WORK ORDER: Every line in the records below between the one holding "(990, 725) = (455, 553): orange" and the one holding "(1210, 535) = (722, 507): orange", inclusive, is to be set down exactly; all other lines are to be left out.

DATASET EXTRACT:
::::

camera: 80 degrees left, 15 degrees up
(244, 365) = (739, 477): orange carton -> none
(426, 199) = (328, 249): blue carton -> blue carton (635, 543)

::::

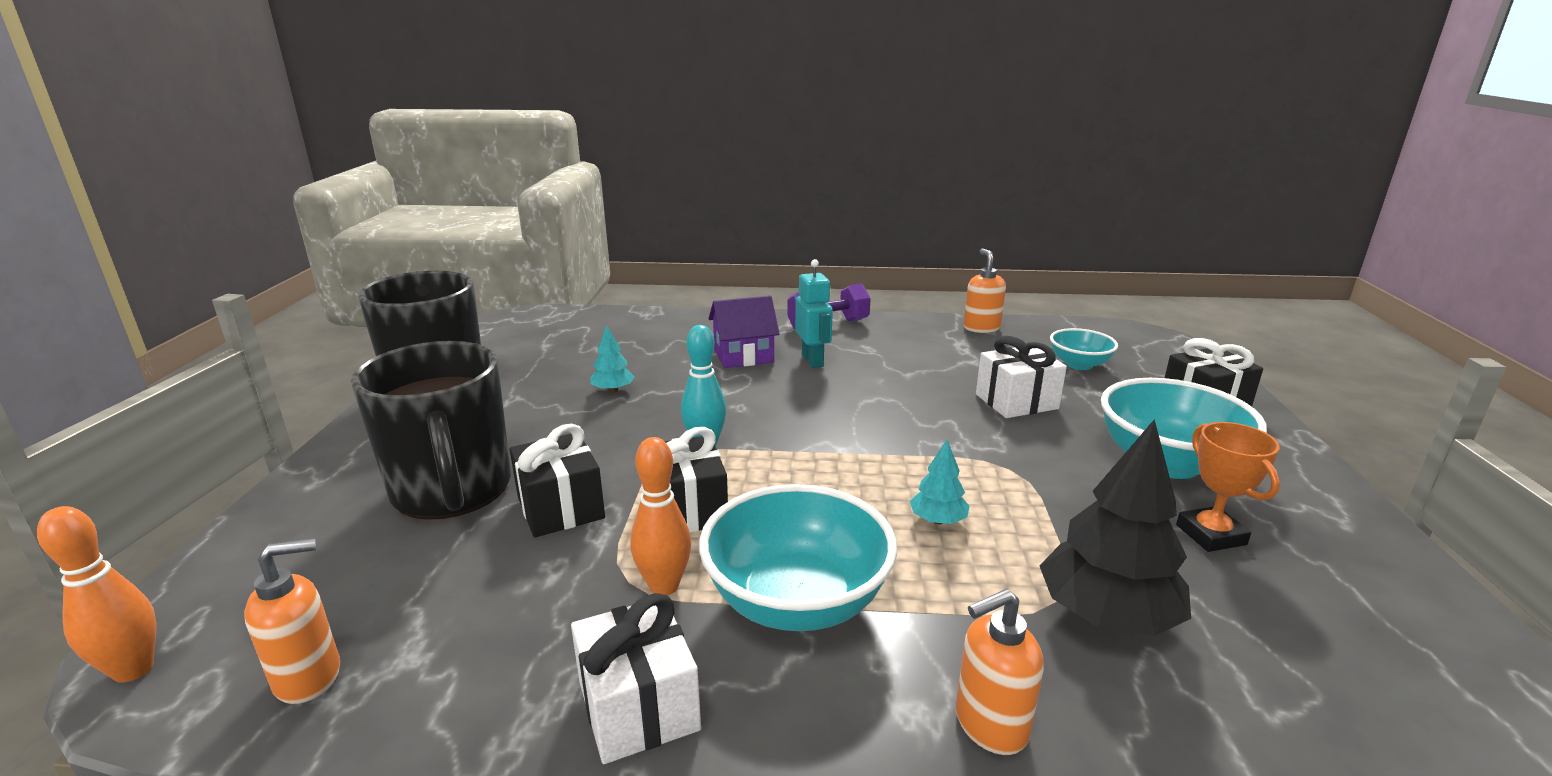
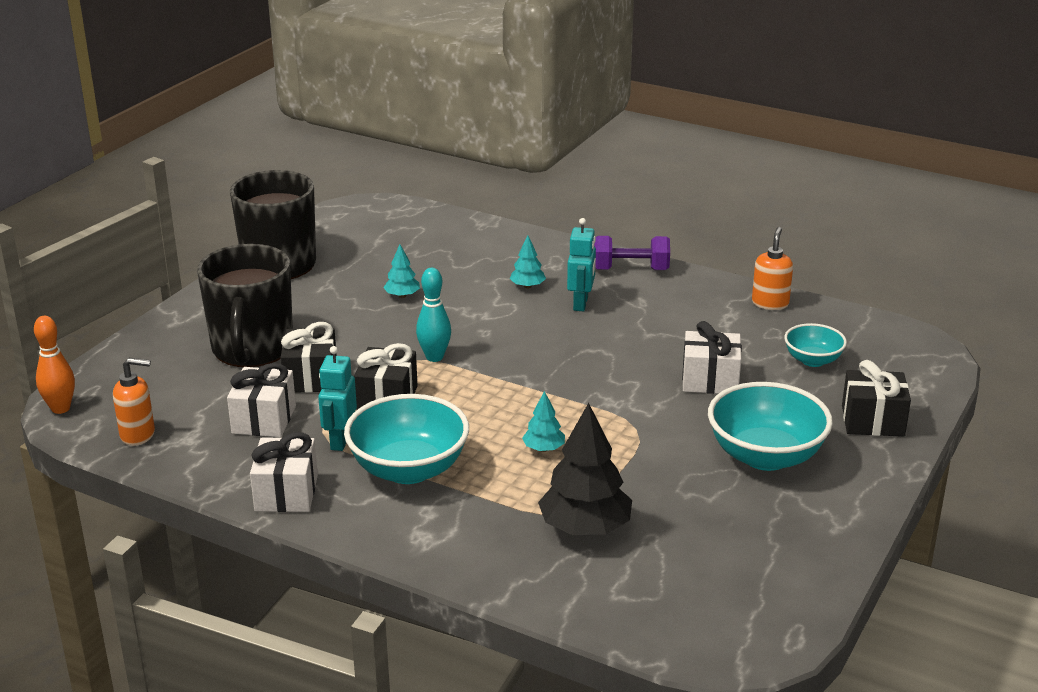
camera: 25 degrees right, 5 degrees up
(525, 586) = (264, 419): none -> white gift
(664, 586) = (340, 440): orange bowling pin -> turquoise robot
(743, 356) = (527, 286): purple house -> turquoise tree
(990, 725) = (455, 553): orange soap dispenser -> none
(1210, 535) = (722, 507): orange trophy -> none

::::

WRITTEN ANSWER:
(990, 725) = (455, 553): orange soap dispenser -> none
(1210, 535) = (722, 507): orange trophy -> none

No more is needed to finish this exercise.